Data entries
· · ·
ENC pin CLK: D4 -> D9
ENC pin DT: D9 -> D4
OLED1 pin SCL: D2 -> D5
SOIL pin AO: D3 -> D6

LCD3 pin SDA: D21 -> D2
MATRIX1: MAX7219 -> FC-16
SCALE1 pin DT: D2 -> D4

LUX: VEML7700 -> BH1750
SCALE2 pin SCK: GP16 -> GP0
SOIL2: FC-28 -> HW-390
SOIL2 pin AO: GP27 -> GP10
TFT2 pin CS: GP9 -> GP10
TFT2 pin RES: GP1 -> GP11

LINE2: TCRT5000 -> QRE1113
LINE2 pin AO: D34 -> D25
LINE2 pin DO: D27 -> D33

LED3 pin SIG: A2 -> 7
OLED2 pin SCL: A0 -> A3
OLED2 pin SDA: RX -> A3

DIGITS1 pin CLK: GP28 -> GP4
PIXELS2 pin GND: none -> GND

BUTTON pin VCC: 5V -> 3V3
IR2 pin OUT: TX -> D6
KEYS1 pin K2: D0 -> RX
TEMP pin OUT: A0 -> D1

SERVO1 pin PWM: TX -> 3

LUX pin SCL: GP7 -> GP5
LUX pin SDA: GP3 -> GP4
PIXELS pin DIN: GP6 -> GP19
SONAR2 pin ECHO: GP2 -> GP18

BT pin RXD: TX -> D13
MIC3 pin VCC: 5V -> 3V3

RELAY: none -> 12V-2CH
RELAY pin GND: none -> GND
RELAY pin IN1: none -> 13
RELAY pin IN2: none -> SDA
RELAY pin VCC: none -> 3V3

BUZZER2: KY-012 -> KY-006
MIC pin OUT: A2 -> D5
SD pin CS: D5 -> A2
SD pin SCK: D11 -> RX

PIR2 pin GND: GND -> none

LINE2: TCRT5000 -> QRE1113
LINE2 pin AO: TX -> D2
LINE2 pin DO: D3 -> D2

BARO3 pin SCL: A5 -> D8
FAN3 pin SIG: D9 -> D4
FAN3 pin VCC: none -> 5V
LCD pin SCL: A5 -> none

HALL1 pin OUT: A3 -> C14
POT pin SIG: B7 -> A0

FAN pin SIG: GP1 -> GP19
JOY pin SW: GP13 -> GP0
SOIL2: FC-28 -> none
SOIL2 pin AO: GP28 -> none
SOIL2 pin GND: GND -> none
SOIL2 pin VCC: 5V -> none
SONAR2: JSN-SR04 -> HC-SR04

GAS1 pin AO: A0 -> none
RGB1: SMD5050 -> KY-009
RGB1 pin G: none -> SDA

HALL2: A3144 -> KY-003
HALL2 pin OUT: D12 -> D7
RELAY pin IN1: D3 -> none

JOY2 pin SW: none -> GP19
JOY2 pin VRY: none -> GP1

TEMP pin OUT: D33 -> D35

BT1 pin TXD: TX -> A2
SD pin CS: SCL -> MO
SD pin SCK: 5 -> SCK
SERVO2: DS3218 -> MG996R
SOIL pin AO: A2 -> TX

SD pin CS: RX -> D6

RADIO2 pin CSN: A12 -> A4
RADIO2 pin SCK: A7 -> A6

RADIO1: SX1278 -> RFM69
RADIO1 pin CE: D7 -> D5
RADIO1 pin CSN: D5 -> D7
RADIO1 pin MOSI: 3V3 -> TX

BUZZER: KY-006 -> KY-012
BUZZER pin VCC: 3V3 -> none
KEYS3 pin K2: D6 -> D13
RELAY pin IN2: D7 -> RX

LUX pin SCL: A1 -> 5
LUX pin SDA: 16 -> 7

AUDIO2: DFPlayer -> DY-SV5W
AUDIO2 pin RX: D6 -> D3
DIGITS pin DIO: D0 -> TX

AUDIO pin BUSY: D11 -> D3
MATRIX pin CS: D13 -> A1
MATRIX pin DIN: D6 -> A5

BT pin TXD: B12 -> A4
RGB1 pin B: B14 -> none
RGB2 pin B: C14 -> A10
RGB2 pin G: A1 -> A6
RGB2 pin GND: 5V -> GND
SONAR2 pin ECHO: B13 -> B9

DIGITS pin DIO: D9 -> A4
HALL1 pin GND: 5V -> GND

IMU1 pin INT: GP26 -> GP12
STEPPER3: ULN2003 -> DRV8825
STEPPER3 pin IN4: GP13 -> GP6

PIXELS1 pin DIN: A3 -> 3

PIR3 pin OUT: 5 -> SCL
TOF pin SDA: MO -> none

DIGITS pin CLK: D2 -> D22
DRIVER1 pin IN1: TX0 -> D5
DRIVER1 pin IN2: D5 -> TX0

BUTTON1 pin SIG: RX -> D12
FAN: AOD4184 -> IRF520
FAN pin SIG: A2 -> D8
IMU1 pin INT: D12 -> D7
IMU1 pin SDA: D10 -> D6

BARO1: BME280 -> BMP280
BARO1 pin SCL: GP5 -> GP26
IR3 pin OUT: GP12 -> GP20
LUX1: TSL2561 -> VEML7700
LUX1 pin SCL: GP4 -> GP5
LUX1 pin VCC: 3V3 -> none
· · ·
Could you copy each line above word for word?

ENC pin CLK: D4 -> D9
ENC pin DT: D9 -> D4
OLED1 pin SCL: D2 -> D5
SOIL pin AO: D3 -> D6

LCD3 pin SDA: D21 -> D2
MATRIX1: MAX7219 -> FC-16
SCALE1 pin DT: D2 -> D4

LUX: VEML7700 -> BH1750
SCALE2 pin SCK: GP16 -> GP0
SOIL2: FC-28 -> HW-390
SOIL2 pin AO: GP27 -> GP10
TFT2 pin CS: GP9 -> GP10
TFT2 pin RES: GP1 -> GP11

LINE2: TCRT5000 -> QRE1113
LINE2 pin AO: D34 -> D25
LINE2 pin DO: D27 -> D33

LED3 pin SIG: A2 -> 7
OLED2 pin SCL: A0 -> A3
OLED2 pin SDA: RX -> A3

DIGITS1 pin CLK: GP28 -> GP4
PIXELS2 pin GND: none -> GND

BUTTON pin VCC: 5V -> 3V3
IR2 pin OUT: TX -> D6
KEYS1 pin K2: D0 -> RX
TEMP pin OUT: A0 -> D1

SERVO1 pin PWM: TX -> 3

LUX pin SCL: GP7 -> GP5
LUX pin SDA: GP3 -> GP4
PIXELS pin DIN: GP6 -> GP19
SONAR2 pin ECHO: GP2 -> GP18

BT pin RXD: TX -> D13
MIC3 pin VCC: 5V -> 3V3

RELAY: none -> 12V-2CH
RELAY pin GND: none -> GND
RELAY pin IN1: none -> 13
RELAY pin IN2: none -> SDA
RELAY pin VCC: none -> 3V3

BUZZER2: KY-012 -> KY-006
MIC pin OUT: A2 -> D5
SD pin CS: D5 -> A2
SD pin SCK: D11 -> RX

PIR2 pin GND: GND -> none

LINE2: TCRT5000 -> QRE1113
LINE2 pin AO: TX -> D2
LINE2 pin DO: D3 -> D2

BARO3 pin SCL: A5 -> D8
FAN3 pin SIG: D9 -> D4
FAN3 pin VCC: none -> 5V
LCD pin SCL: A5 -> none

HALL1 pin OUT: A3 -> C14
POT pin SIG: B7 -> A0

FAN pin SIG: GP1 -> GP19
JOY pin SW: GP13 -> GP0
SOIL2: FC-28 -> none
SOIL2 pin AO: GP28 -> none
SOIL2 pin GND: GND -> none
SOIL2 pin VCC: 5V -> none
SONAR2: JSN-SR04 -> HC-SR04

GAS1 pin AO: A0 -> none
RGB1: SMD5050 -> KY-009
RGB1 pin G: none -> SDA

HALL2: A3144 -> KY-003
HALL2 pin OUT: D12 -> D7
RELAY pin IN1: D3 -> none

JOY2 pin SW: none -> GP19
JOY2 pin VRY: none -> GP1

TEMP pin OUT: D33 -> D35

BT1 pin TXD: TX -> A2
SD pin CS: SCL -> MO
SD pin SCK: 5 -> SCK
SERVO2: DS3218 -> MG996R
SOIL pin AO: A2 -> TX

SD pin CS: RX -> D6

RADIO2 pin CSN: A12 -> A4
RADIO2 pin SCK: A7 -> A6

RADIO1: SX1278 -> RFM69
RADIO1 pin CE: D7 -> D5
RADIO1 pin CSN: D5 -> D7
RADIO1 pin MOSI: 3V3 -> TX

BUZZER: KY-006 -> KY-012
BUZZER pin VCC: 3V3 -> none
KEYS3 pin K2: D6 -> D13
RELAY pin IN2: D7 -> RX

LUX pin SCL: A1 -> 5
LUX pin SDA: 16 -> 7

AUDIO2: DFPlayer -> DY-SV5W
AUDIO2 pin RX: D6 -> D3
DIGITS pin DIO: D0 -> TX

AUDIO pin BUSY: D11 -> D3
MATRIX pin CS: D13 -> A1
MATRIX pin DIN: D6 -> A5

BT pin TXD: B12 -> A4
RGB1 pin B: B14 -> none
RGB2 pin B: C14 -> A10
RGB2 pin G: A1 -> A6
RGB2 pin GND: 5V -> GND
SONAR2 pin ECHO: B13 -> B9

DIGITS pin DIO: D9 -> A4
HALL1 pin GND: 5V -> GND

IMU1 pin INT: GP26 -> GP12
STEPPER3: ULN2003 -> DRV8825
STEPPER3 pin IN4: GP13 -> GP6

PIXELS1 pin DIN: A3 -> 3

PIR3 pin OUT: 5 -> SCL
TOF pin SDA: MO -> none

DIGITS pin CLK: D2 -> D22
DRIVER1 pin IN1: TX0 -> D5
DRIVER1 pin IN2: D5 -> TX0

BUTTON1 pin SIG: RX -> D12
FAN: AOD4184 -> IRF520
FAN pin SIG: A2 -> D8
IMU1 pin INT: D12 -> D7
IMU1 pin SDA: D10 -> D6

BARO1: BME280 -> BMP280
BARO1 pin SCL: GP5 -> GP26
IR3 pin OUT: GP12 -> GP20
LUX1: TSL2561 -> VEML7700
LUX1 pin SCL: GP4 -> GP5
LUX1 pin VCC: 3V3 -> none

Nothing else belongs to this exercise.